Aim of the task -> Each line in the entries below that holds the word "black" belongs in the answer.

Source data:
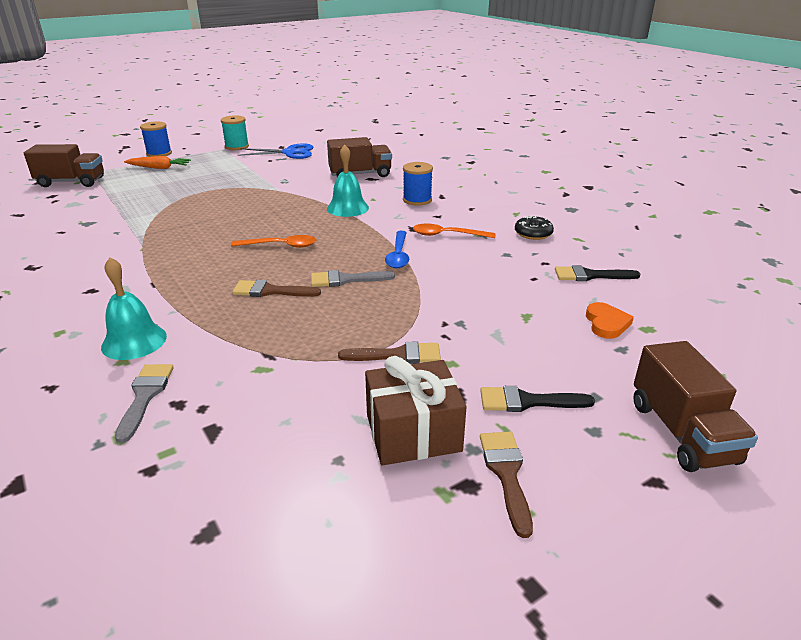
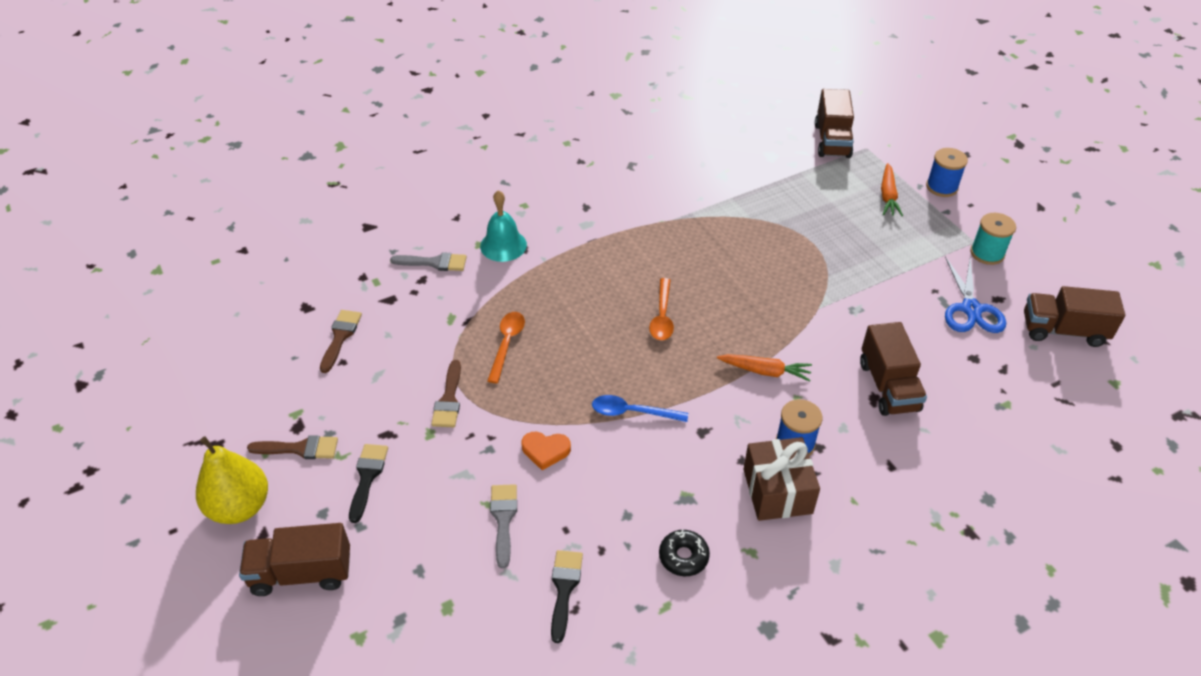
camera: 95 degrees right, 15 degrees up
brown brush [232,280,321,297] -> brown brush moved to [320,310,362,373]
grey brush [311,270,395,287] -> grey brush moved to [490,484,517,568]
turquoise bell [327,145,369,217] -> orange carrot [717,354,812,382]
brown gift [365,356,466,465] -> brown gift moved to [743,437,820,521]
orange spoon [413,224,495,238] -> orange spoon moved to [487,312,525,383]
orange heart [586,302,634,339] -> orange heart moved to [521,432,571,470]
none -> yellow pear [196,436,268,524]
none -> brown truck [1024,286,1125,347]

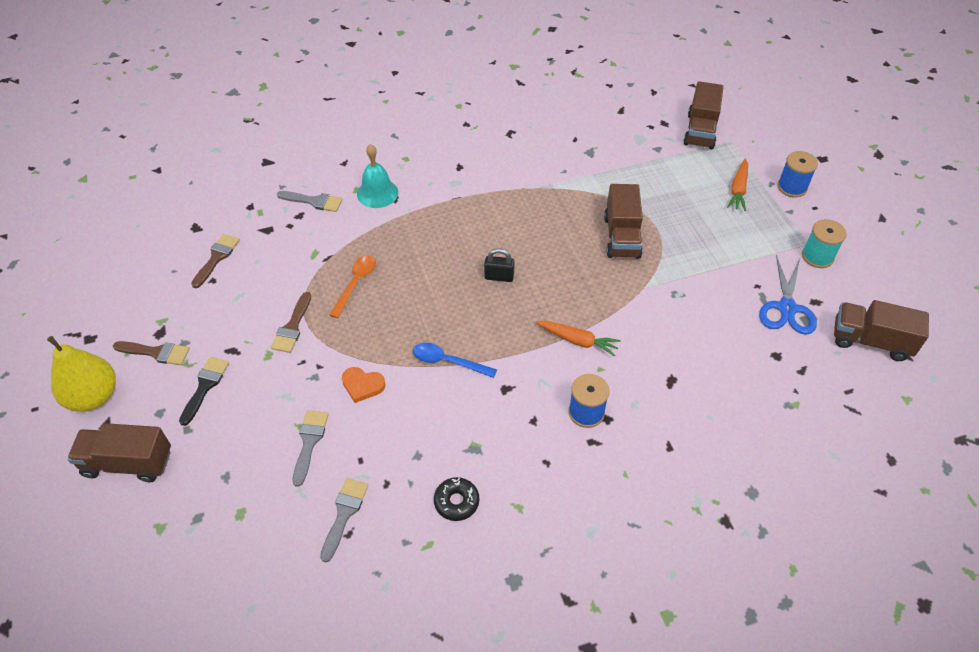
camera: 10 degrees right, 5 degrees up
black brush [551,550,583,643] -> grey brush [320,478,368,562]
orange spoon [649,278,674,340] -> black padlock [484,248,515,282]
brown gift [743,437,820,521] -> none
brown truck [860,322,927,416] -> brown truck moved to [604,184,643,259]

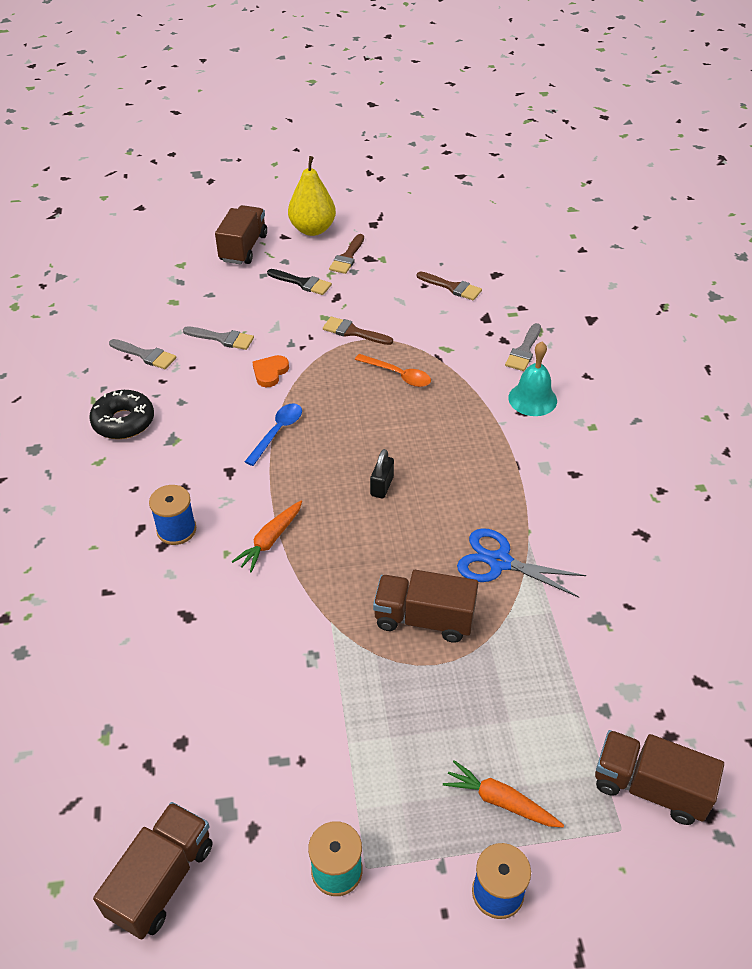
camera: 100 degrees right, 5 degrees down
black donut [434,477,479,521] -> black donut [89,390,154,439], size x1.51
blue scissors [759,255,817,335] -> blue scissors moved to [457,528,586,598]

Output of the task ->
black brush [551,550,583,643] -> grey brush [320,478,368,562]
orange spoon [649,278,674,340] -> black padlock [484,248,515,282]
black donut [434,477,479,521] -> black donut [89,390,154,439], size x1.51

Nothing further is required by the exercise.